*SOURCE DATA*.
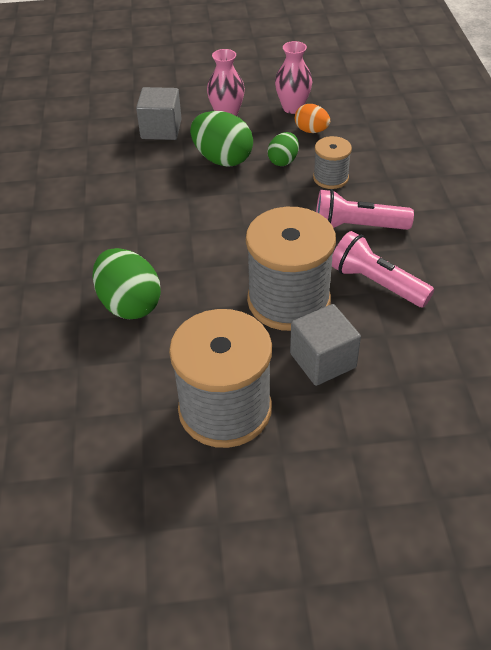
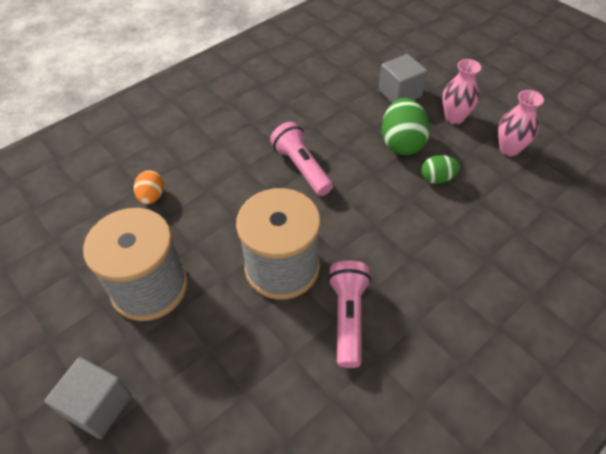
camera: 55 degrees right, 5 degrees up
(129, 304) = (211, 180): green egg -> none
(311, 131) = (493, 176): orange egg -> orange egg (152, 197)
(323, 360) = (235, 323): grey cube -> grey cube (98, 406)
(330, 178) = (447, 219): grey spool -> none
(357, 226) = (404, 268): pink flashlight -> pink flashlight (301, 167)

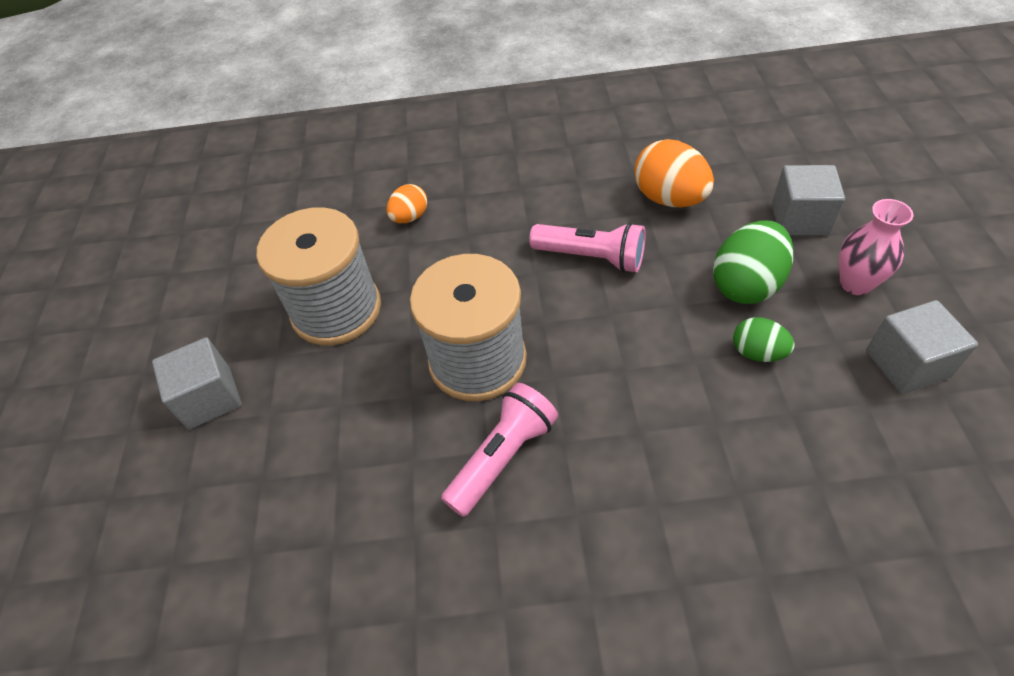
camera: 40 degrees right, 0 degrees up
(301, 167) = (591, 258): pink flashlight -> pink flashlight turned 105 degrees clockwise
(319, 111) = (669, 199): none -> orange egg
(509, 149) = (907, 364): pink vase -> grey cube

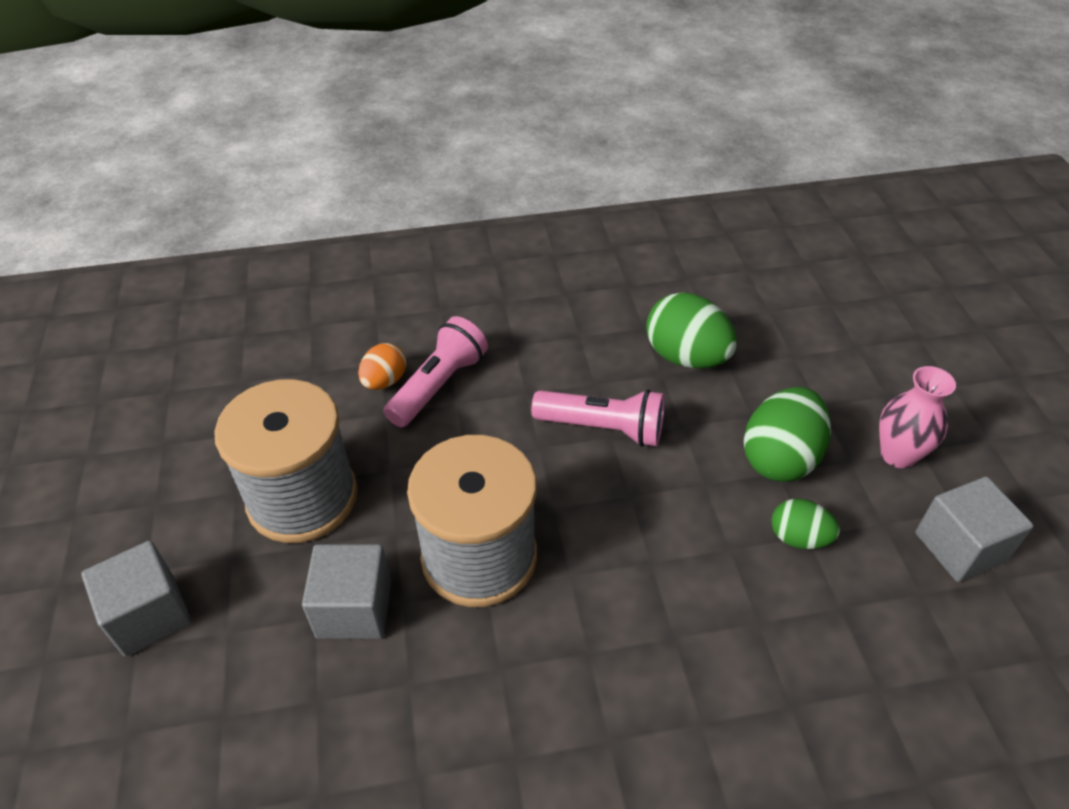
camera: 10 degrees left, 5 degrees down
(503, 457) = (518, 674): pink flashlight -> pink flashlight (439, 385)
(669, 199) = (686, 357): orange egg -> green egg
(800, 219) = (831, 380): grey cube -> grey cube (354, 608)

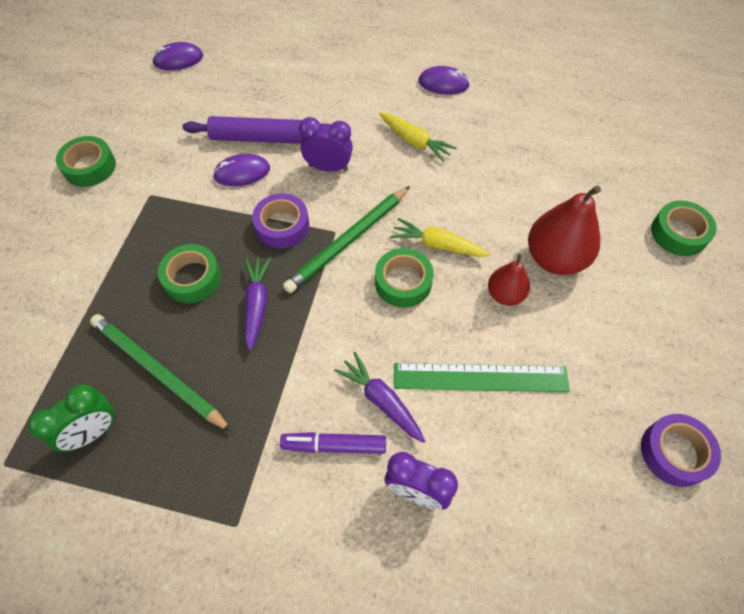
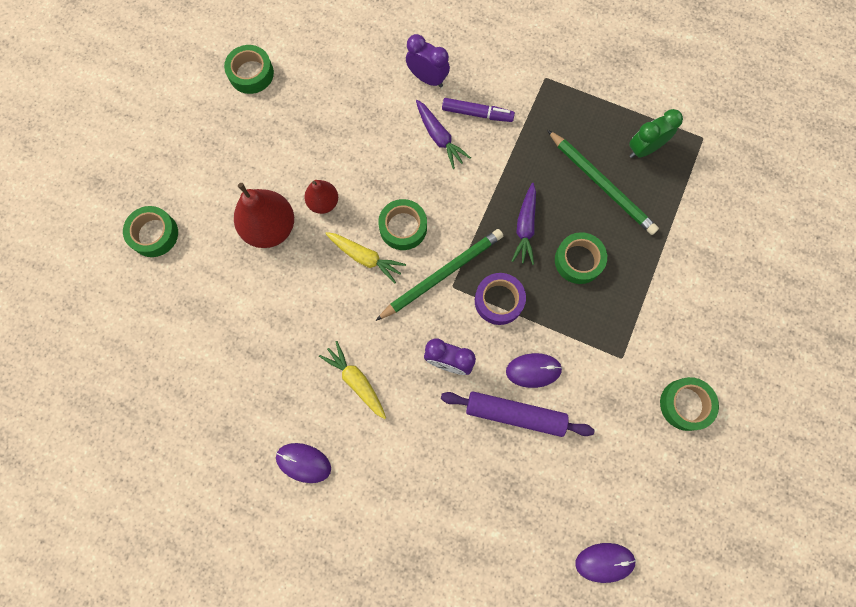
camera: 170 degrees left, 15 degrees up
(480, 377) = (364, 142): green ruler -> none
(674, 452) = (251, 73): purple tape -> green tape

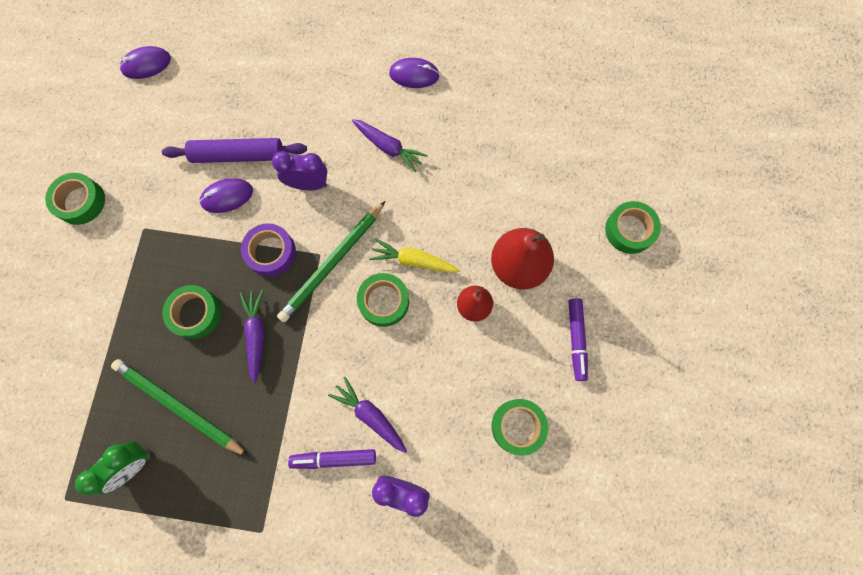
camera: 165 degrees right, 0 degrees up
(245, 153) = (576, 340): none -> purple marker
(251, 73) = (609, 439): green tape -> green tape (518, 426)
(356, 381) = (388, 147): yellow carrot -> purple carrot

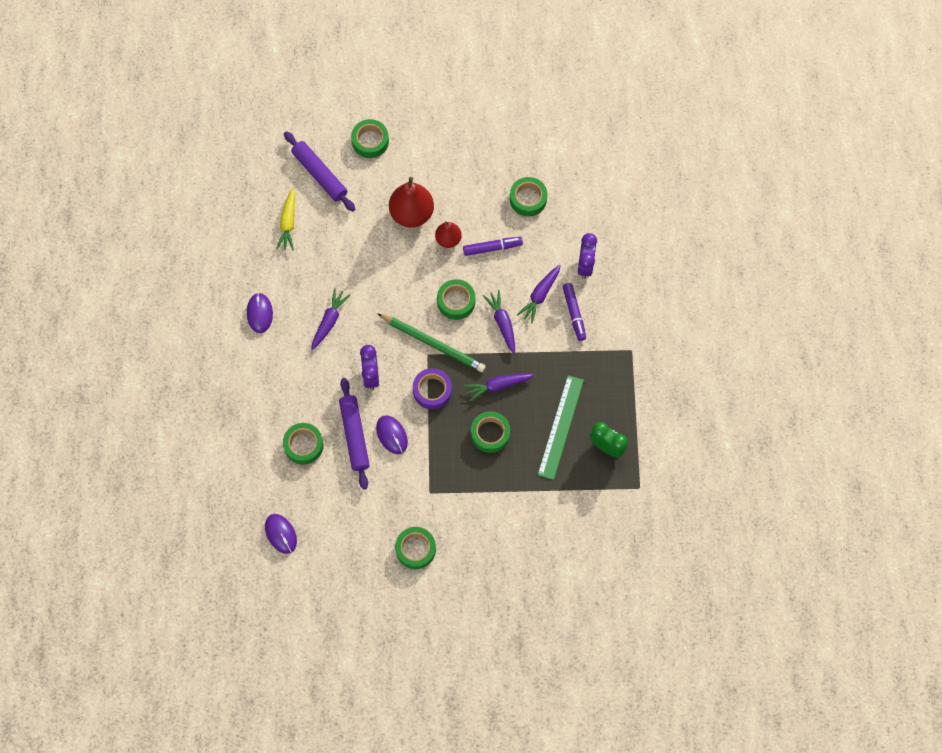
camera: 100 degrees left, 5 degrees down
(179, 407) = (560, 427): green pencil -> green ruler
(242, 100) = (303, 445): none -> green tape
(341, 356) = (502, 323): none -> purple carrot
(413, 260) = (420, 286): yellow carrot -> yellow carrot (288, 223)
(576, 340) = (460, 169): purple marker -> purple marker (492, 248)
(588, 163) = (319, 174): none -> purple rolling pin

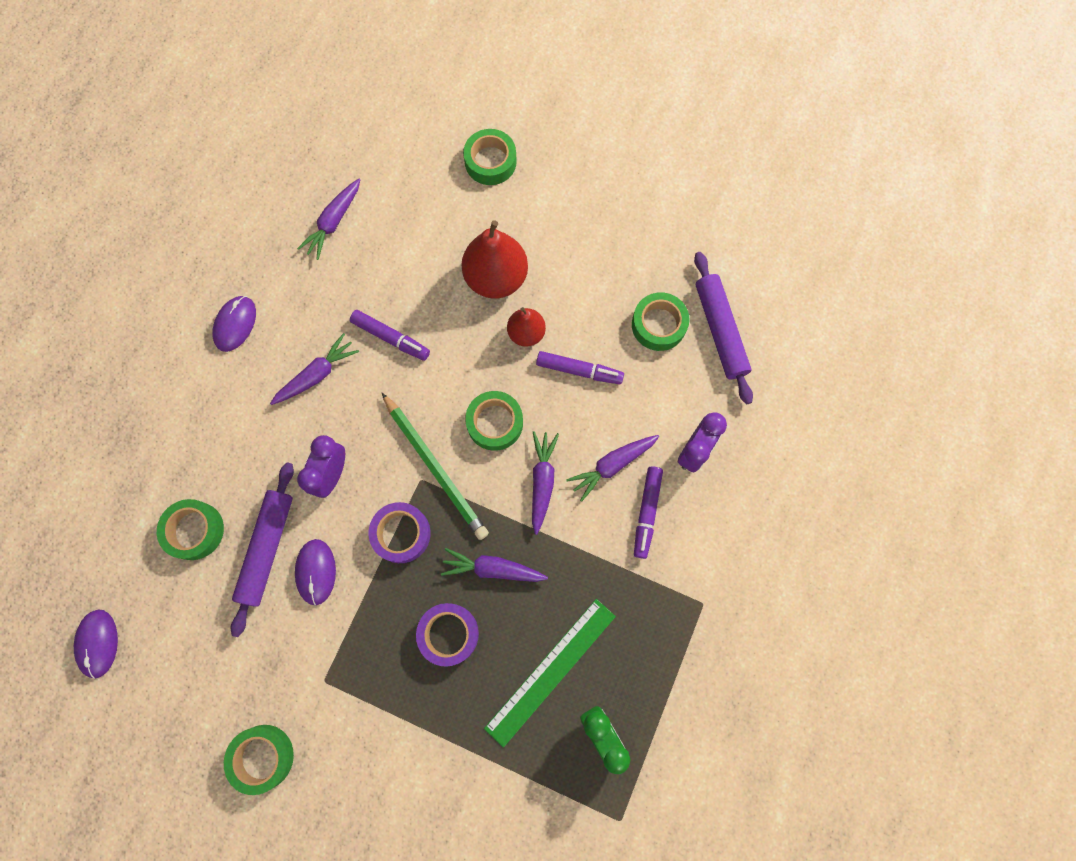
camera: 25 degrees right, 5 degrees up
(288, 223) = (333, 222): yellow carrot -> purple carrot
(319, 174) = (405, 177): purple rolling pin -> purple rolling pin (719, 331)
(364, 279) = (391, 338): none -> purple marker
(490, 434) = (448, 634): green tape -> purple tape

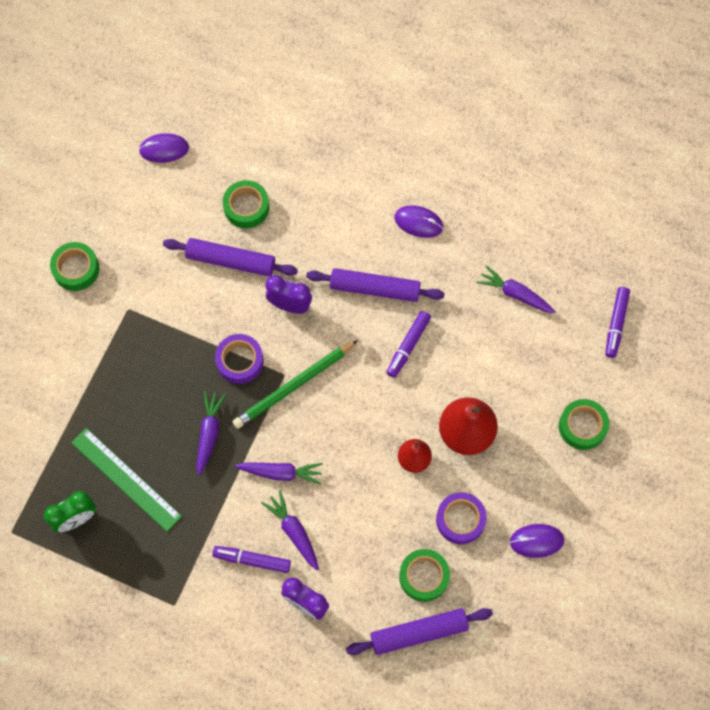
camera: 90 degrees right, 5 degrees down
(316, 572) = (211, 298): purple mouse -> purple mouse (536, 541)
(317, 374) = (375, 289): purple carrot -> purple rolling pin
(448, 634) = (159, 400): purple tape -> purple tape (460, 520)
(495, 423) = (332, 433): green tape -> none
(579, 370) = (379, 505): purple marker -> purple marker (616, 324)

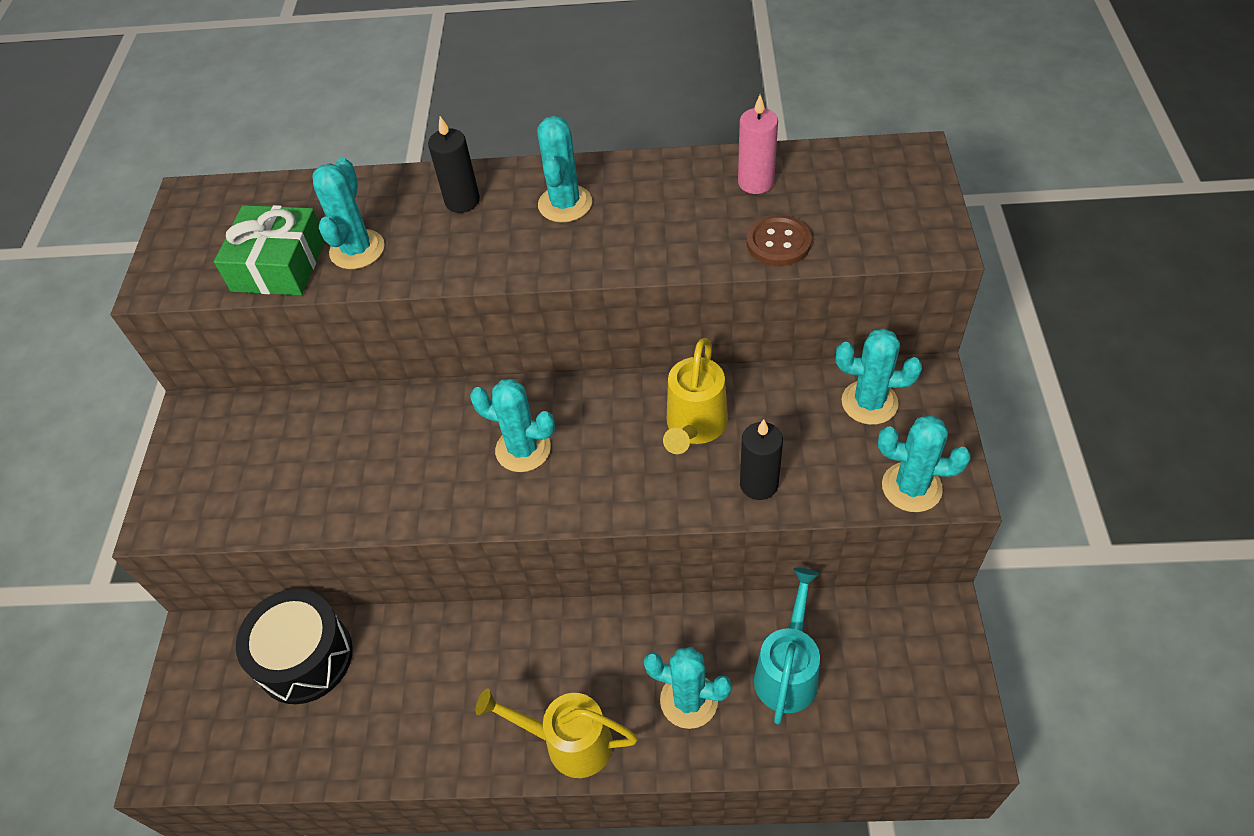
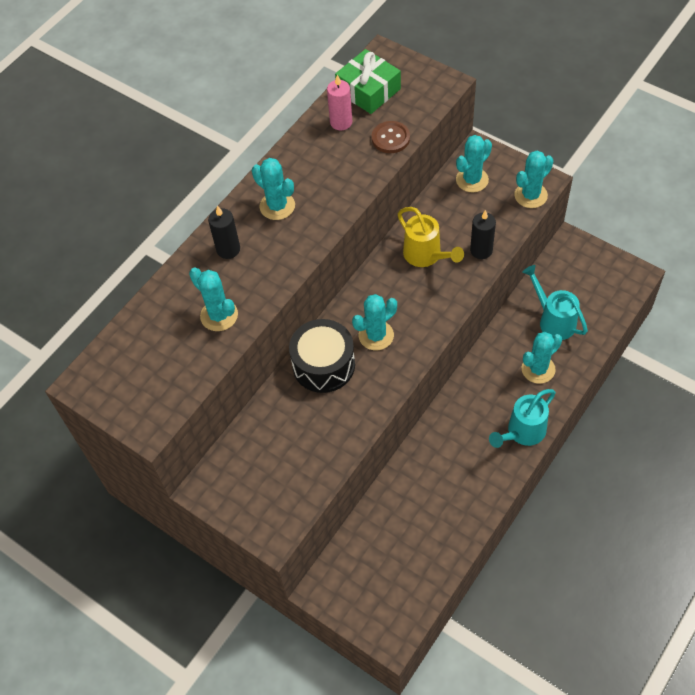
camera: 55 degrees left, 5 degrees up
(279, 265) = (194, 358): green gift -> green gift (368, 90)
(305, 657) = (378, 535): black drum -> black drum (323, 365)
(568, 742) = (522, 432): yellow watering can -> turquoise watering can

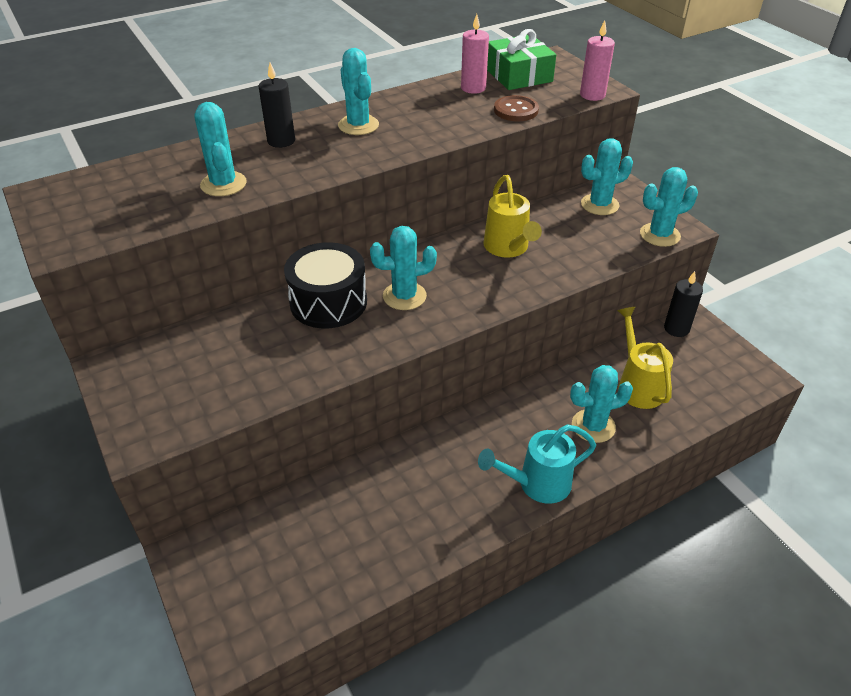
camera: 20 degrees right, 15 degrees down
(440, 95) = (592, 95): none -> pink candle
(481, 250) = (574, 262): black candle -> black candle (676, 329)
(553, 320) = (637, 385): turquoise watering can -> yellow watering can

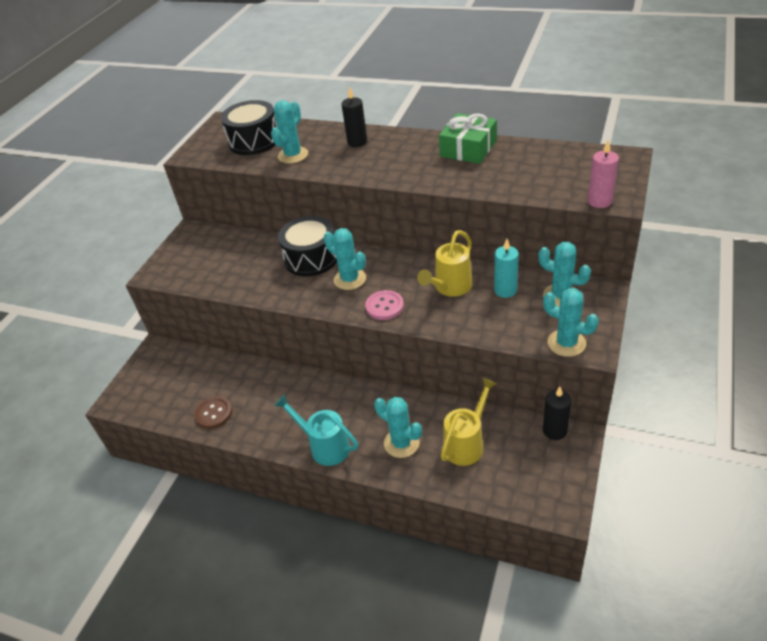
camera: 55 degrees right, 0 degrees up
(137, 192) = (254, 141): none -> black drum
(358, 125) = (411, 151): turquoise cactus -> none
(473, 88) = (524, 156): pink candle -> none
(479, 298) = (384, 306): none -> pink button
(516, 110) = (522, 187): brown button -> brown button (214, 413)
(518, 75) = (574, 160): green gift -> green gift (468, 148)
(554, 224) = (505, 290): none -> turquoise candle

*ABOUT THIS EXERCISE*.
What you return from the records above should be exactly everything from the line with "(317, 374) = (375, 289): purple" down to the line with "(279, 265) = (194, 358): green", both kept, and no pictures.

*RESULT FOR THIS EXERCISE*.
(317, 374) = (375, 289): purple carrot -> purple rolling pin
(448, 634) = (159, 400): purple tape -> purple tape (460, 520)
(495, 423) = (332, 433): green tape -> none
(579, 370) = (379, 505): purple marker -> purple marker (616, 324)

camera: 55 degrees left, 5 degrees up
(279, 265) = (194, 358): green gift -> green gift (368, 90)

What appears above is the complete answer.